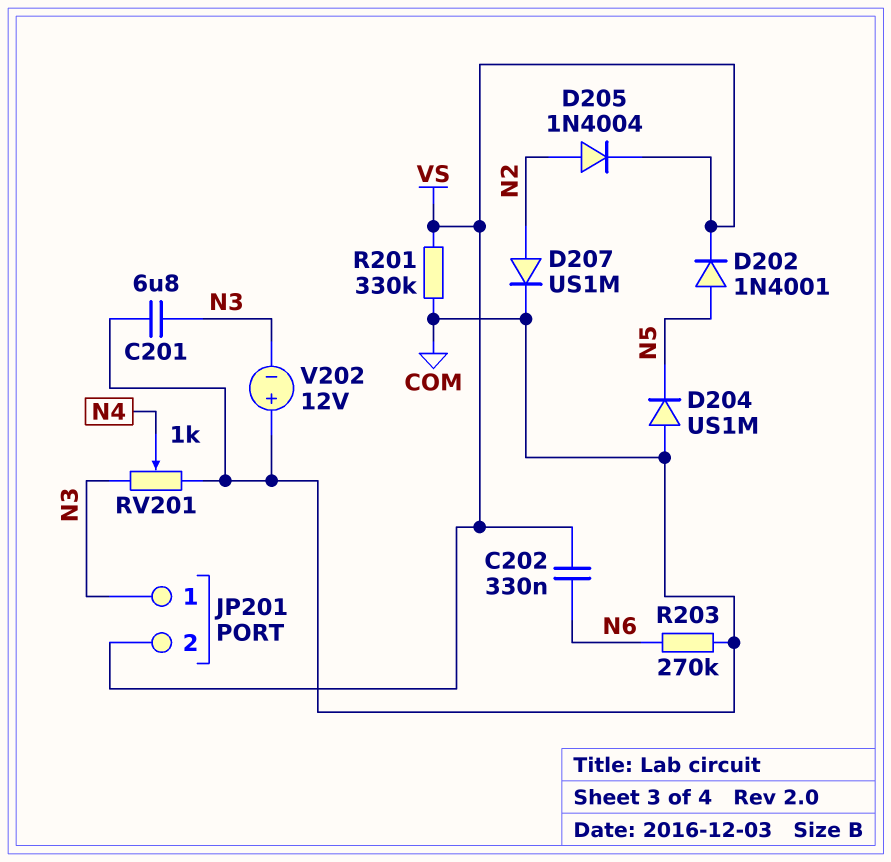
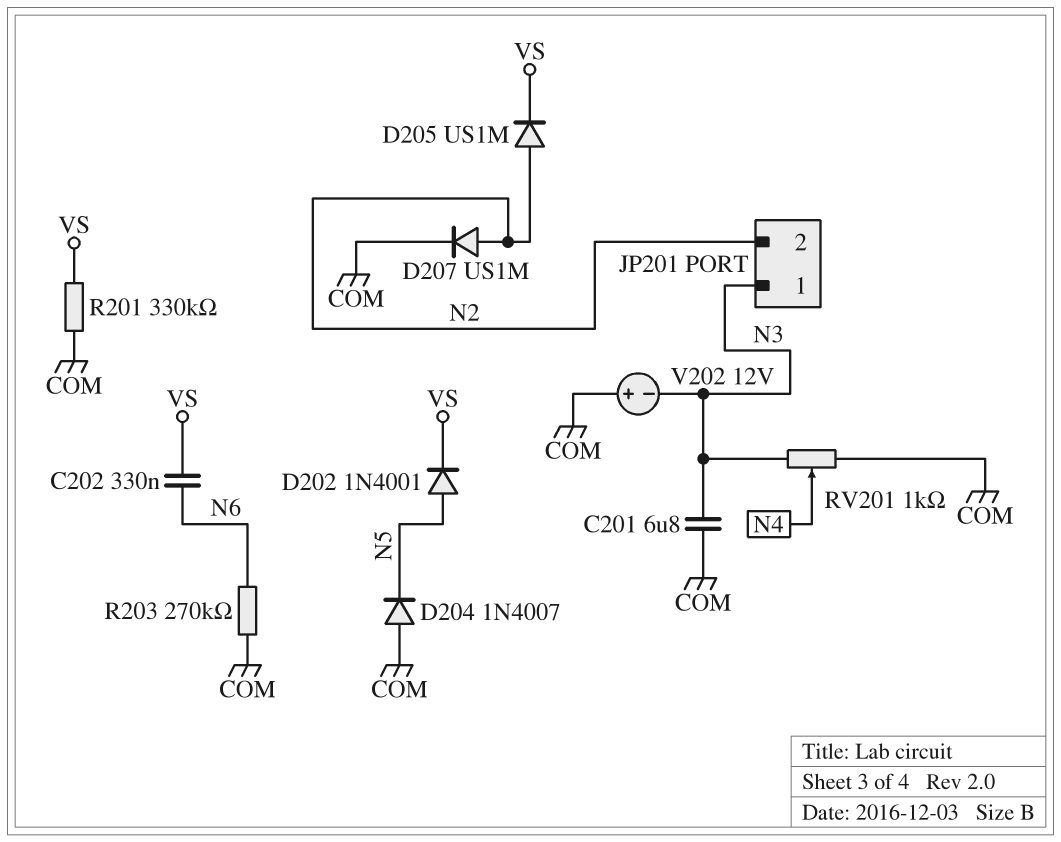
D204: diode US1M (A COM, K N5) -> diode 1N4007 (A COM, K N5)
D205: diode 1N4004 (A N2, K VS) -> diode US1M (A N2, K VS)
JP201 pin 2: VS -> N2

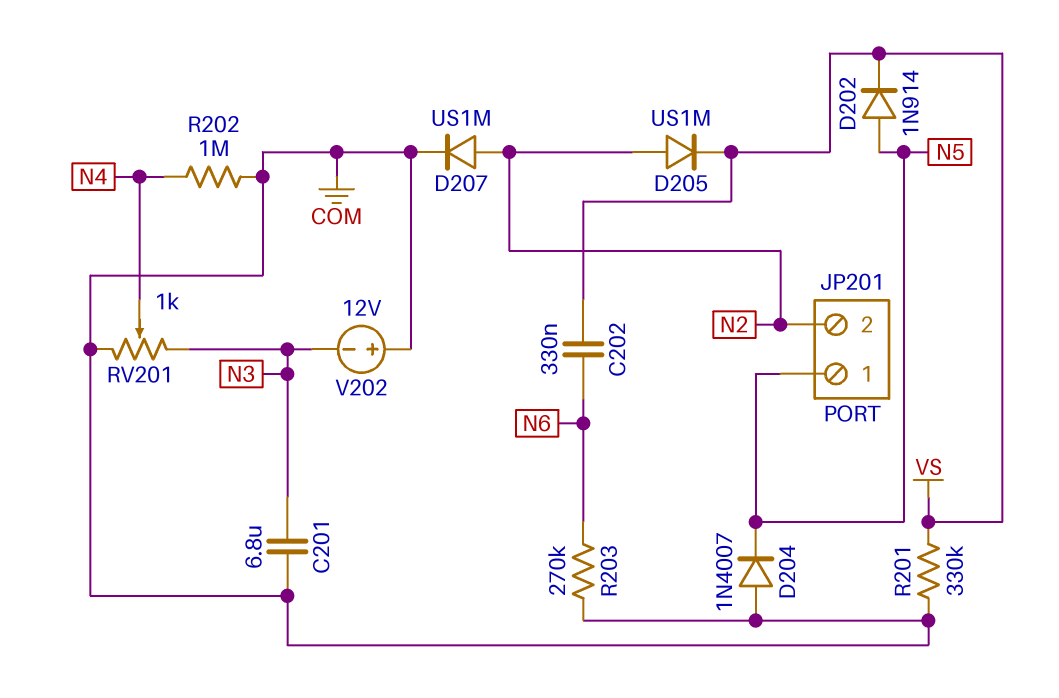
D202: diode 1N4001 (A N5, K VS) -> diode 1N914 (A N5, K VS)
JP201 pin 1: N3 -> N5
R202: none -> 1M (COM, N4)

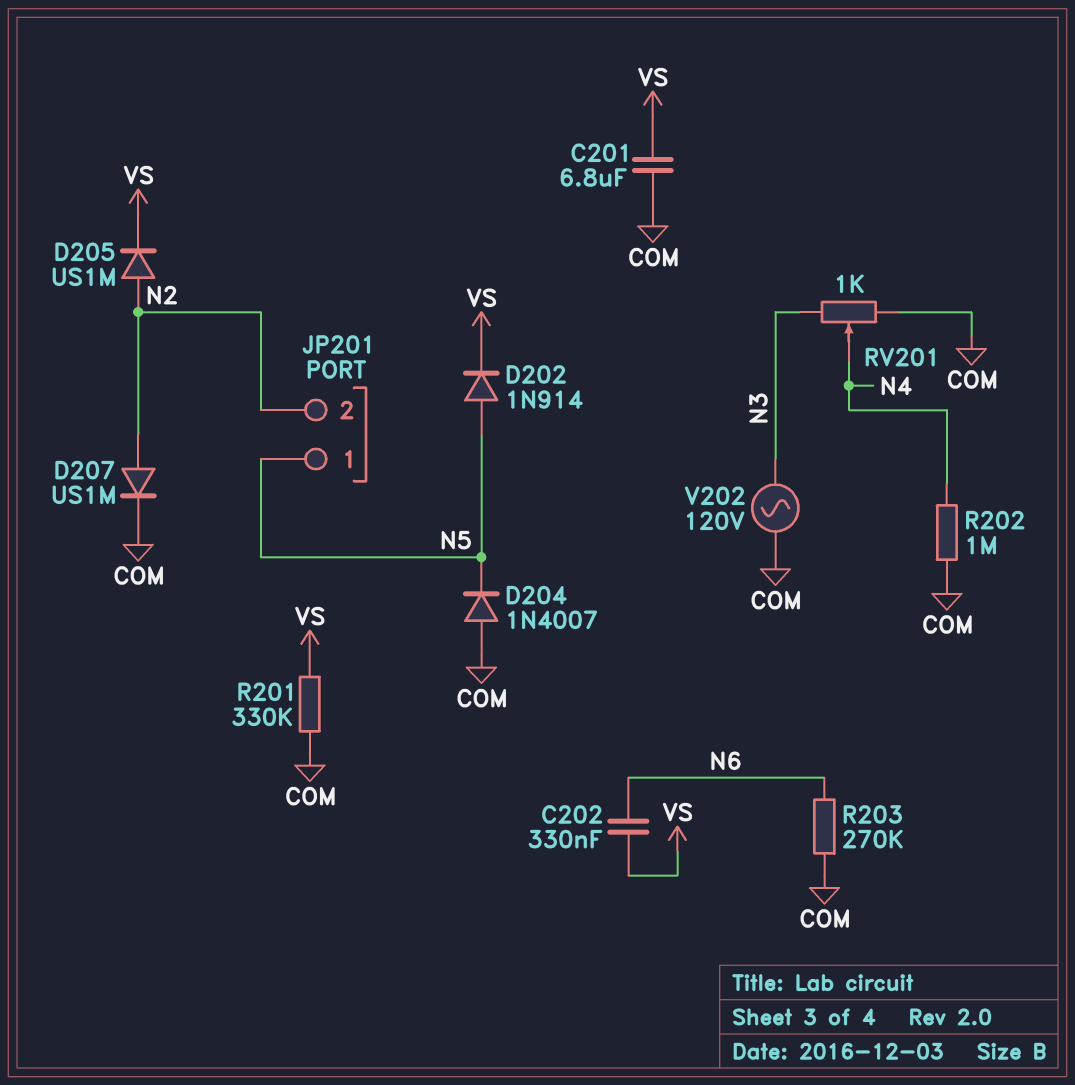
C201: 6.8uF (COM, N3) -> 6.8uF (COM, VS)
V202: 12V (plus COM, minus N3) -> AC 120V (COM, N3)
--
The expected response is every entry above, repeated exactly, pictures removed.

Answer section:
D204: diode US1M (A COM, K N5) -> diode 1N4007 (A COM, K N5)
D205: diode 1N4004 (A N2, K VS) -> diode US1M (A N2, K VS)
JP201 pin 2: VS -> N2

D202: diode 1N4001 (A N5, K VS) -> diode 1N914 (A N5, K VS)
JP201 pin 1: N3 -> N5
R202: none -> 1M (COM, N4)

C201: 6.8uF (COM, N3) -> 6.8uF (COM, VS)
V202: 12V (plus COM, minus N3) -> AC 120V (COM, N3)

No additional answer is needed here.